Action item:
Identify, in the records below, every line where the string "pink" appears, and copy each such line.

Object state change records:
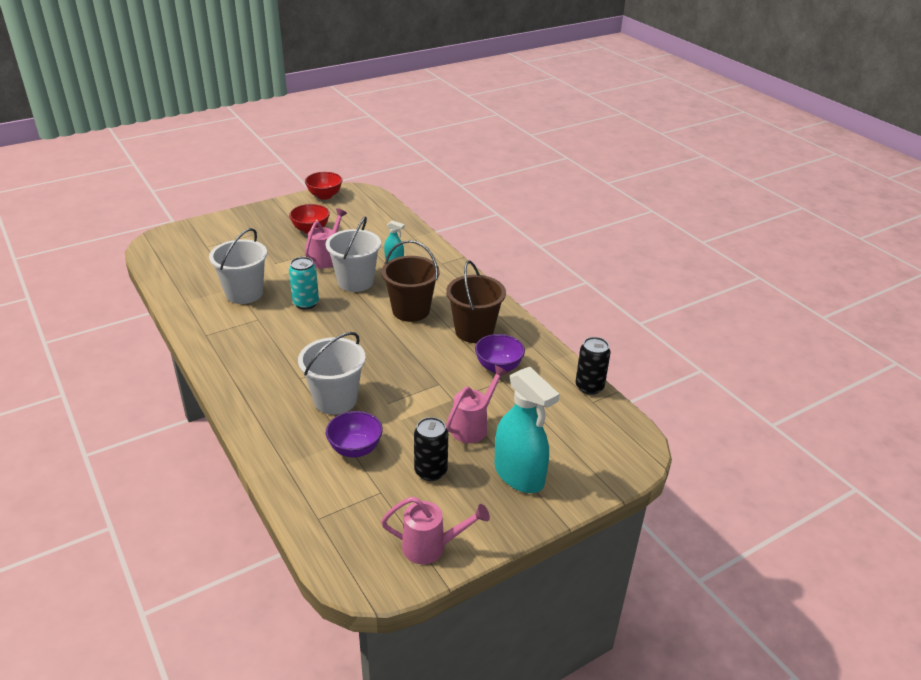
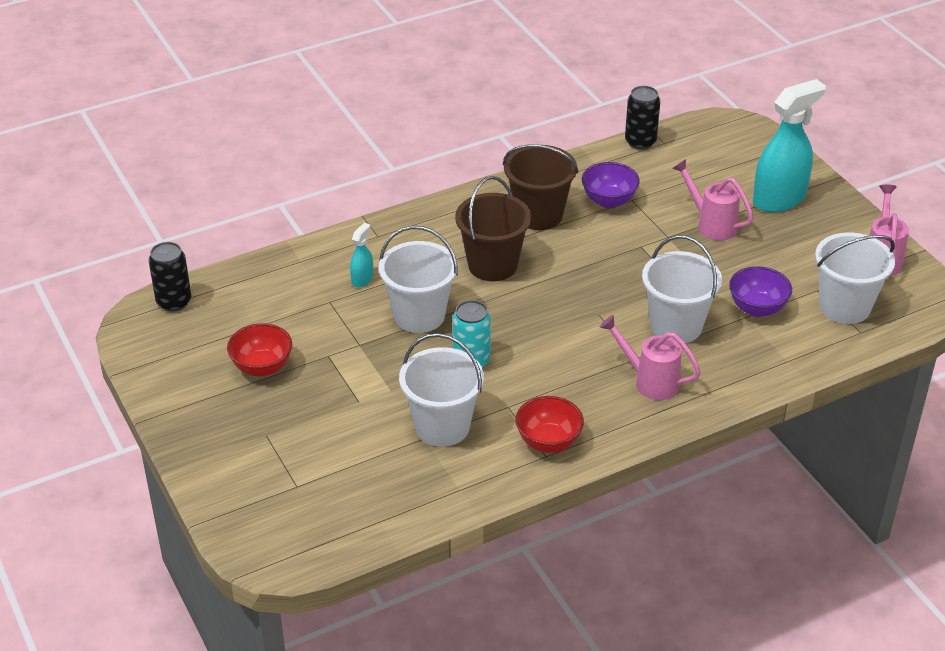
camera: 85 degrees left, 5 degrees up
(324, 196) = (146, 357): red bowl -> red bowl (548, 442)
(326, 258) = (350, 347): pink watering can -> pink watering can (649, 381)
(355, 510) = (844, 306): none -> white bucket
(430, 471) = (783, 255): black can -> black can (174, 302)

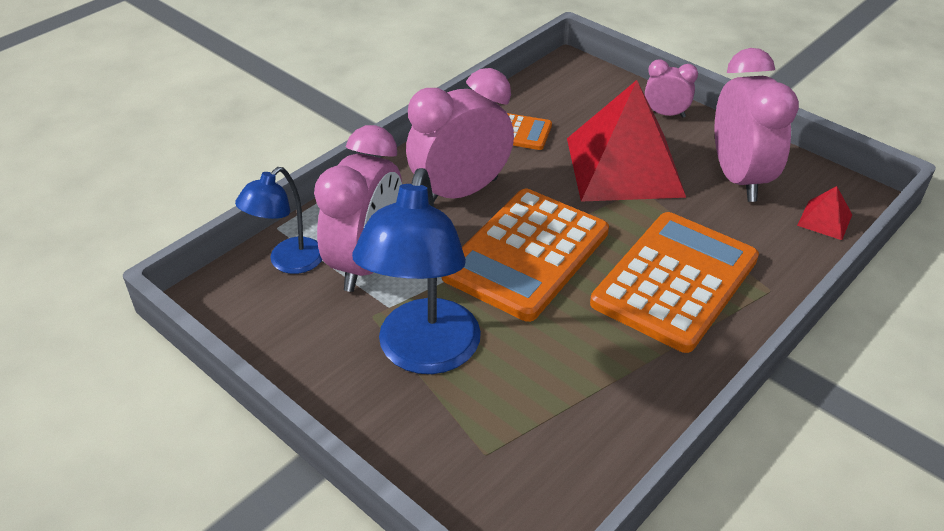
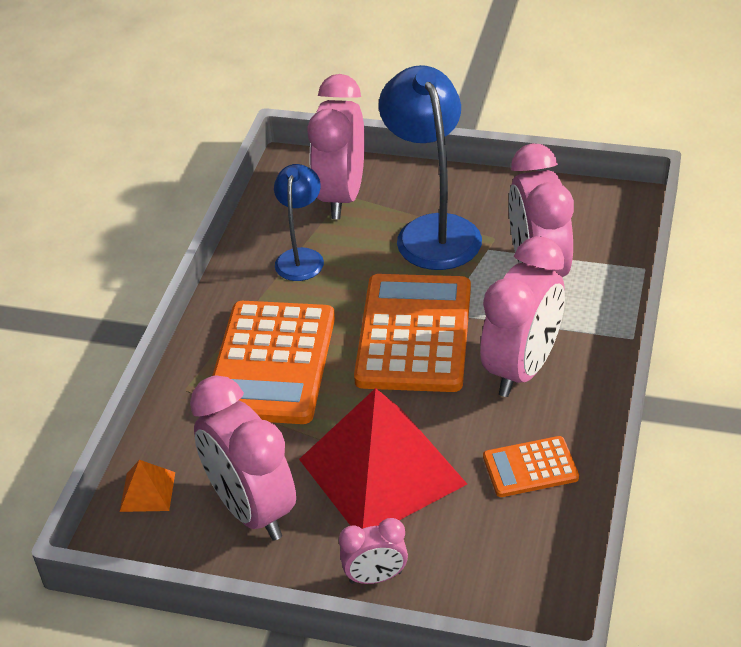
camera: 155 degrees right, 0 degrees up
(288, 262) = (600, 247): blue lamp -> blue lamp (301, 257)
(490, 453) = (341, 196): none -> pink clock
(824, 220) = (147, 491): red pyramid -> orange pyramid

Answer below:
(326, 258) = (350, 347): pink watering can -> pink watering can (649, 381)
(490, 453) = (341, 196): none -> pink clock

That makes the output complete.